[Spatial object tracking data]

----

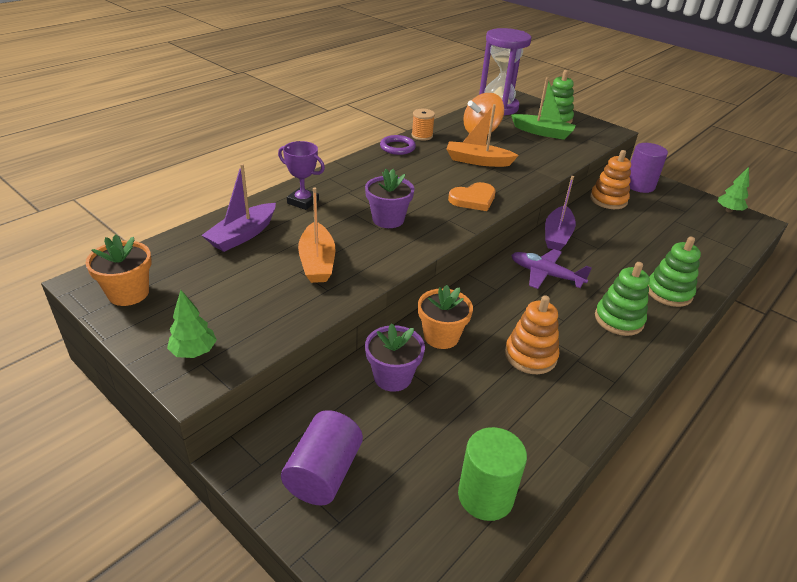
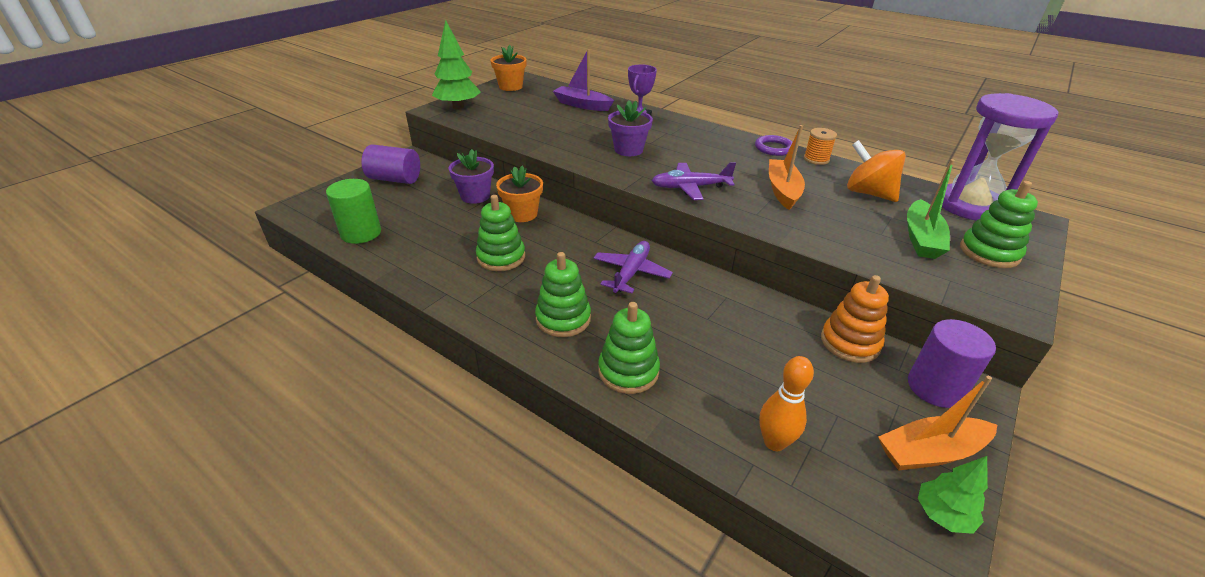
camera: 85 degrees right, 0 degrees up
(194, 352) = (458, 107): green tree -> green tree, size x1.71
(317, 262) = (556, 129): orange boat -> orange boat (930, 452)
(473, 199) = (690, 187): orange heart -> purple plane
(530, 356) = (501, 257): orange stacking toy -> green stacking toy
(557, 235) = (718, 286): purple boat -> none
(706, 246) = (774, 442): none -> orange bowling pin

----

▶ **Exercise instructions**: Reproduce, with no other lines, the one containing "(557, 235) = (718, 286): purple boat -> none" and all lines after it through the end of the data above.

▶ **Exercise result**:
(557, 235) = (718, 286): purple boat -> none
(706, 246) = (774, 442): none -> orange bowling pin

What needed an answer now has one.